Stated problem
How many lines in the entries below contain the string "slurDashed"? Reply with the number alone.

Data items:
▼▼▼

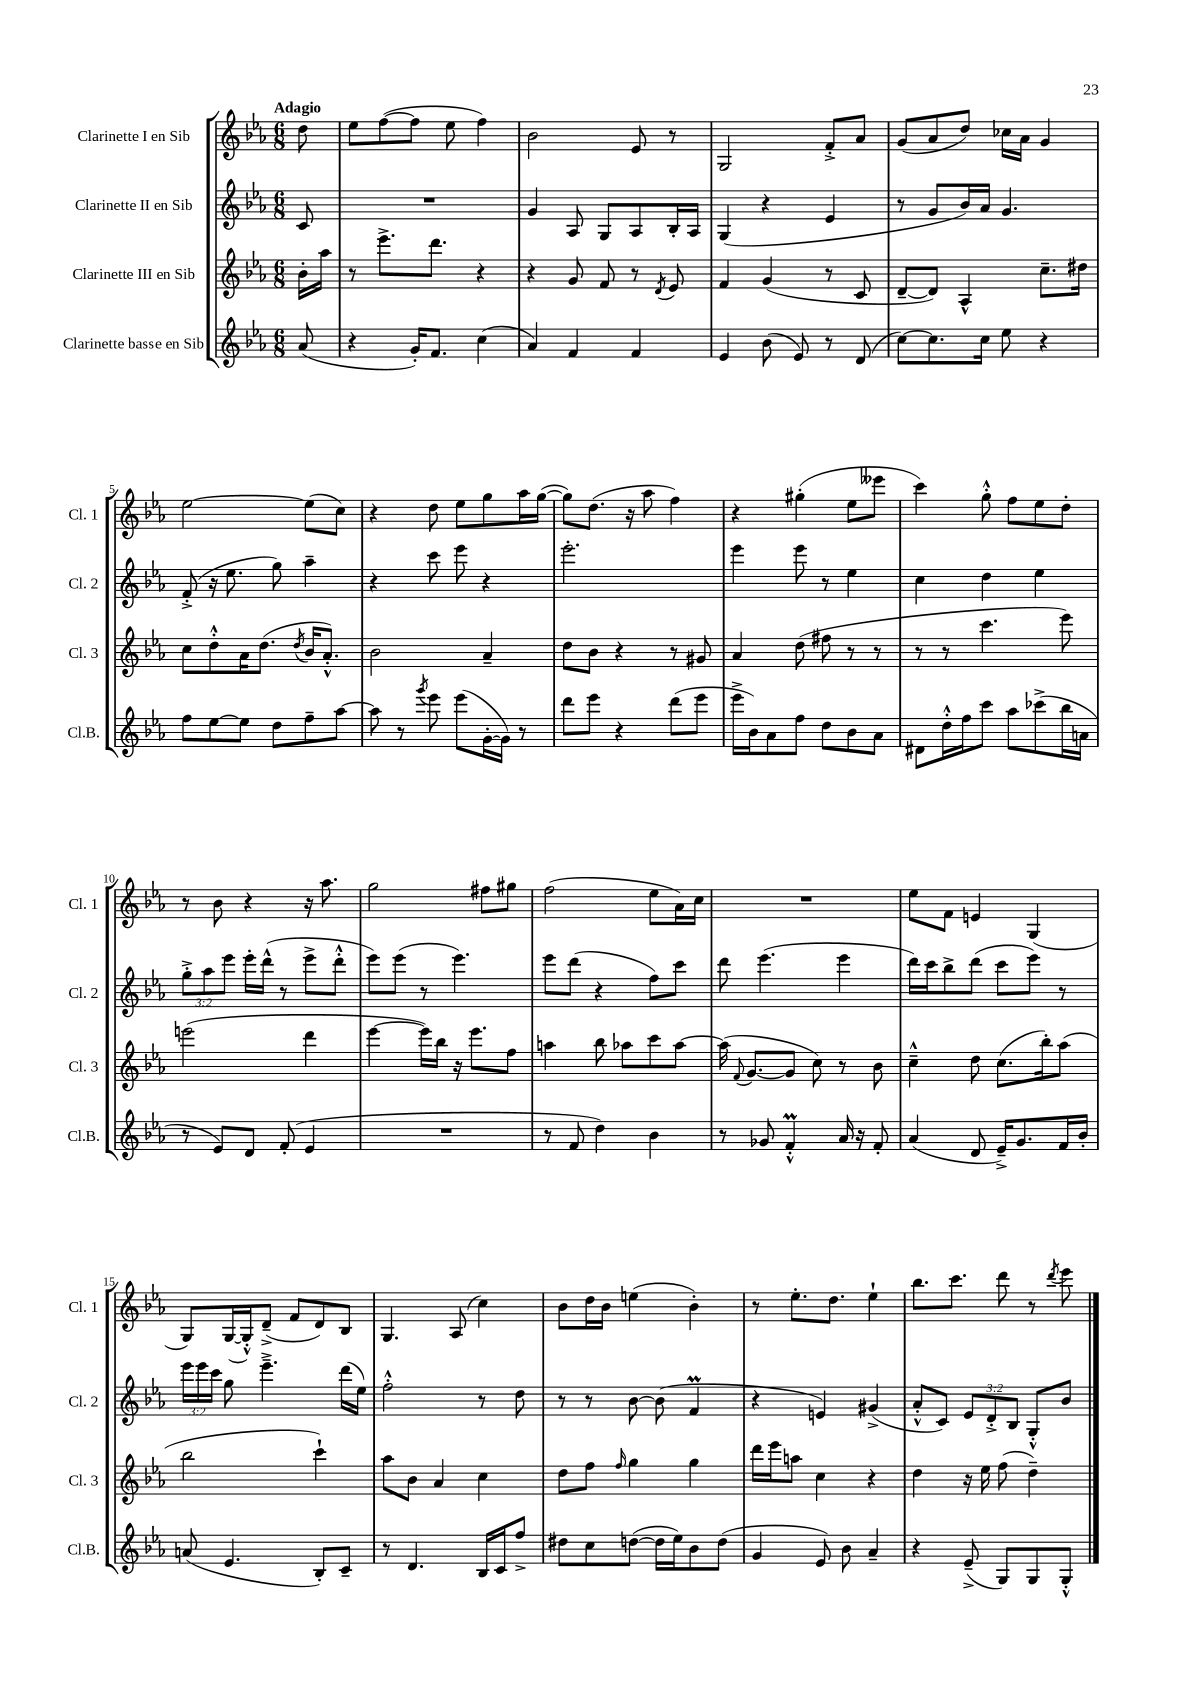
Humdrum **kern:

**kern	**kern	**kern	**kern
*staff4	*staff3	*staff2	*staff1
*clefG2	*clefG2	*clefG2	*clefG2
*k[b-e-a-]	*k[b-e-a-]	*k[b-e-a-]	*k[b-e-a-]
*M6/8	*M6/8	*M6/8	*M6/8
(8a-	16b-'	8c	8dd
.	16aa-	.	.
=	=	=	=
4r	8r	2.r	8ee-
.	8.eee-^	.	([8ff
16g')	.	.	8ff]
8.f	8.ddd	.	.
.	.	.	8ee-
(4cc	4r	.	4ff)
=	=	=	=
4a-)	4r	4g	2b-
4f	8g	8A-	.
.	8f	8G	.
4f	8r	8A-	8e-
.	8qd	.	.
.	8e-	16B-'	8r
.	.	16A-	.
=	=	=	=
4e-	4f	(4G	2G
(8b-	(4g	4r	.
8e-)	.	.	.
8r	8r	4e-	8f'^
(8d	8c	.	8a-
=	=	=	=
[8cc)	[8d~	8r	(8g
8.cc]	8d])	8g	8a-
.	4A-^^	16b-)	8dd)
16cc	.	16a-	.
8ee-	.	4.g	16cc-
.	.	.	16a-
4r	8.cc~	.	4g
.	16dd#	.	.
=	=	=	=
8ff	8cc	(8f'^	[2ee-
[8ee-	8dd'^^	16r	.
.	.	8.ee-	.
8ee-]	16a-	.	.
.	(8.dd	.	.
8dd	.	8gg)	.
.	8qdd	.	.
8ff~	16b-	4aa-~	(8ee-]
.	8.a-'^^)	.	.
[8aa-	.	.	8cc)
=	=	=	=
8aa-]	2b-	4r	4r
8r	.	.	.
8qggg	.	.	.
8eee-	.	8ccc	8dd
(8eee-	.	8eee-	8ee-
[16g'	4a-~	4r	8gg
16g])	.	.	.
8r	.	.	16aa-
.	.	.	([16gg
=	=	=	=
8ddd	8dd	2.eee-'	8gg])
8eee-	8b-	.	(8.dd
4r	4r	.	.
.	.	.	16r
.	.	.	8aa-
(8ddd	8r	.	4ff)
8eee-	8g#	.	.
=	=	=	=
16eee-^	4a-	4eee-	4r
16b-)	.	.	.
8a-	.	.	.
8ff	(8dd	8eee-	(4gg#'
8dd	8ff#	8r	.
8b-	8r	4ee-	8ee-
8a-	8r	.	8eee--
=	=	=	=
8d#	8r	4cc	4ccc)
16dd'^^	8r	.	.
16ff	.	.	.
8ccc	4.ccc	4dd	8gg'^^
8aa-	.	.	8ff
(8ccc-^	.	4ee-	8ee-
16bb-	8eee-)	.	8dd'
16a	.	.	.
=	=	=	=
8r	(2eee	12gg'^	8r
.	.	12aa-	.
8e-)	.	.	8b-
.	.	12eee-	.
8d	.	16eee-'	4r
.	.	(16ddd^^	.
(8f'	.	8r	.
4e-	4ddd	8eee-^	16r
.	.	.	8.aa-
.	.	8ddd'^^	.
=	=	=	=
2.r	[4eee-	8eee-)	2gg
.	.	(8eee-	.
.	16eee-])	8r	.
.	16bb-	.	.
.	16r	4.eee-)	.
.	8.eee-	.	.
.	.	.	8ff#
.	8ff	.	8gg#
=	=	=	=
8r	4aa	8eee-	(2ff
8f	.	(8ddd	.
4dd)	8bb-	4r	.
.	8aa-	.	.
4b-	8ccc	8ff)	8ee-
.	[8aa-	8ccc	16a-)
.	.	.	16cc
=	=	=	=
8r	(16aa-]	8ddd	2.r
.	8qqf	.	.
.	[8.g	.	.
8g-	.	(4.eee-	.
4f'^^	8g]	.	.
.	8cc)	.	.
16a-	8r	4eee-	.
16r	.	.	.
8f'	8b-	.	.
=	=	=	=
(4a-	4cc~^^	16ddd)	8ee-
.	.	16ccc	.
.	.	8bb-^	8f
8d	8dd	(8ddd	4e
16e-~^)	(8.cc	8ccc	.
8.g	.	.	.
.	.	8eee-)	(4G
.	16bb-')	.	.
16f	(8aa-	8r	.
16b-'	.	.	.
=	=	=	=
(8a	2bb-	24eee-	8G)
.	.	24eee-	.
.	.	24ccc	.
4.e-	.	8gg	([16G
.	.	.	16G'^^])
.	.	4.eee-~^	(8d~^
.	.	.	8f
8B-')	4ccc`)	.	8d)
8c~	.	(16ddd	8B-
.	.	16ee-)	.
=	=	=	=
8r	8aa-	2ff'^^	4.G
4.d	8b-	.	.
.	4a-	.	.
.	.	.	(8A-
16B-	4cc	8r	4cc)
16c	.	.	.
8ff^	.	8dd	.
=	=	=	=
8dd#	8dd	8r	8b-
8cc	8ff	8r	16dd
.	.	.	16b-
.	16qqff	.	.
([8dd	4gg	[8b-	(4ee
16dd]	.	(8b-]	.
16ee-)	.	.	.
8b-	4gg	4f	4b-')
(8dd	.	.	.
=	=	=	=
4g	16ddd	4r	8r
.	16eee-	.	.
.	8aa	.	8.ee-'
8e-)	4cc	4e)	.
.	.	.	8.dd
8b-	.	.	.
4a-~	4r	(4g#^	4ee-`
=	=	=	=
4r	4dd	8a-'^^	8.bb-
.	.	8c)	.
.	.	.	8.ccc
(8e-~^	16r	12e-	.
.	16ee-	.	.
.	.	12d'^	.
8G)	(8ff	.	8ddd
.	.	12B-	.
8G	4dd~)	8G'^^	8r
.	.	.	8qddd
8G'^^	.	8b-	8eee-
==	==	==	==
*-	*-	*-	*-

▲▲▲
▼▼▼

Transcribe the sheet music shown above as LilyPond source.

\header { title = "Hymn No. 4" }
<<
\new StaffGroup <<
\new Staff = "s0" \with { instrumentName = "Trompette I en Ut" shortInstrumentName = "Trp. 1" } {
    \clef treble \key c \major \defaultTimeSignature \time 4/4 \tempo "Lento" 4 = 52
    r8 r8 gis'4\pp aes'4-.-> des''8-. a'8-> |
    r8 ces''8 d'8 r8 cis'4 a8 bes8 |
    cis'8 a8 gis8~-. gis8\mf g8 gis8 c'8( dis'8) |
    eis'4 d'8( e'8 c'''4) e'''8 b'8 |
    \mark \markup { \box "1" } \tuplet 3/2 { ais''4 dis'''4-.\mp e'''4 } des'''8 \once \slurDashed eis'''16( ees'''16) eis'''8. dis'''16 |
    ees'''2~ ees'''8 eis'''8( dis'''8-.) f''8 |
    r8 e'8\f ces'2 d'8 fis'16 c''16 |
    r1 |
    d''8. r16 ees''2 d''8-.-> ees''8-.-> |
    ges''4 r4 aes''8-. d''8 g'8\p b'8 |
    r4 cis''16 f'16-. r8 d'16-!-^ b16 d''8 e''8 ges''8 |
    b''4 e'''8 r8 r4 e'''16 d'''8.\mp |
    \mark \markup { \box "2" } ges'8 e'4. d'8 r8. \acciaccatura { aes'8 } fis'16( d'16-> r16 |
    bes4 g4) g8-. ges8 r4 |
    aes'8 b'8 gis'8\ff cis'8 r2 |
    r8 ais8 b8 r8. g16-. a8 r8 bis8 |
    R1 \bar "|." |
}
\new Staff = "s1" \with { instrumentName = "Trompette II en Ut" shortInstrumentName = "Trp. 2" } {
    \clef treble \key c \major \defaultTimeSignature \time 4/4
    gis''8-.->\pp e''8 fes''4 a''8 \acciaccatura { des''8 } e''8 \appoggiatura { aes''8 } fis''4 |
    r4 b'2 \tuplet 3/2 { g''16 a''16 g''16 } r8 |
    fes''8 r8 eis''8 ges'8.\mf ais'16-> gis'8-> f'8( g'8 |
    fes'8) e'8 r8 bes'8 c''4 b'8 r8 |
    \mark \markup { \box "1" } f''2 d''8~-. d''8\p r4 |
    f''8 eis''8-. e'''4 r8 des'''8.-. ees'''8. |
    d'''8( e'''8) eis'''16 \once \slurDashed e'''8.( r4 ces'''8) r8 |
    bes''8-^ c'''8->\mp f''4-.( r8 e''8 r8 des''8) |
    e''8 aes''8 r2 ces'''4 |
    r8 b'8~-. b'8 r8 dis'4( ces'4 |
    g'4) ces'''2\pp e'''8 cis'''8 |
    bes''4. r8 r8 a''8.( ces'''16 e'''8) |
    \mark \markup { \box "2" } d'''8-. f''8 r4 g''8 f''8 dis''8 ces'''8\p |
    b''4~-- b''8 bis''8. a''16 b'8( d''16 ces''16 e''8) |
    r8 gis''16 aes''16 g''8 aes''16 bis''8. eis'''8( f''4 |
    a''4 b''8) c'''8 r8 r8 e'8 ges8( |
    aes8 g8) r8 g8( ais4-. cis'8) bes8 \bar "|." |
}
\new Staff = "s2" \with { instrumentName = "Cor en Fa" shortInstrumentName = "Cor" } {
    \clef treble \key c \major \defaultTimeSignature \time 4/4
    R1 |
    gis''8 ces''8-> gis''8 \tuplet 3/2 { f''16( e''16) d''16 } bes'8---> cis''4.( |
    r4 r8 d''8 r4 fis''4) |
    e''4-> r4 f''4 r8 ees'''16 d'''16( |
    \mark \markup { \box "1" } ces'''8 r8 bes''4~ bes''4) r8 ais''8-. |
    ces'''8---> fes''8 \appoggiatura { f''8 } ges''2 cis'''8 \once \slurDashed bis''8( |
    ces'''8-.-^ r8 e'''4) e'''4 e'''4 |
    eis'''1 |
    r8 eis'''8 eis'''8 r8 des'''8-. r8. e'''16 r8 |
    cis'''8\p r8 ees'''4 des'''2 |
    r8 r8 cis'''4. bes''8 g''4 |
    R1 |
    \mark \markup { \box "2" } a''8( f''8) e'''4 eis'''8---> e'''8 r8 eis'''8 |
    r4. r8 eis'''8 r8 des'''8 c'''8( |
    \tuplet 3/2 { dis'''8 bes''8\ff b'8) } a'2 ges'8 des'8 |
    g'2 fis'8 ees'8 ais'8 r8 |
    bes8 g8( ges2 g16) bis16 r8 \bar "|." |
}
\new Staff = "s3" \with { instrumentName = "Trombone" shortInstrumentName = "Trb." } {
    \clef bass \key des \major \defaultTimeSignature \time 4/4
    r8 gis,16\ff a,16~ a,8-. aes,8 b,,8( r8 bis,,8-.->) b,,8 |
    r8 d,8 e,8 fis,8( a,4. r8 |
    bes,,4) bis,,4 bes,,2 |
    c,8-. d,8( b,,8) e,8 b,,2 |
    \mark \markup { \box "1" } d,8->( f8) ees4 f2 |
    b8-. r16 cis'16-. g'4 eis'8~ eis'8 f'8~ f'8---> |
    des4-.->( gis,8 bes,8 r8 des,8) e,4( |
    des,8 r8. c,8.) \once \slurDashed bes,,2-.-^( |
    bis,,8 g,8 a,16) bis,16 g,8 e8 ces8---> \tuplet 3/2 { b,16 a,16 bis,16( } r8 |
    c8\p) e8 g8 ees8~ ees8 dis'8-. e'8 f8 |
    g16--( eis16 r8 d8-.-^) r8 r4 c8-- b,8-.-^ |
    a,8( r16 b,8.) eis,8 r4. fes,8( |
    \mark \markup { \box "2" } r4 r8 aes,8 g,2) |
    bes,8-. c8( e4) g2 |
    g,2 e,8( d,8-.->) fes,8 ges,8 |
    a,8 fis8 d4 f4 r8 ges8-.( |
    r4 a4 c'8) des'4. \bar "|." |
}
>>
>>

▲▲▲

Answer for this exercise
4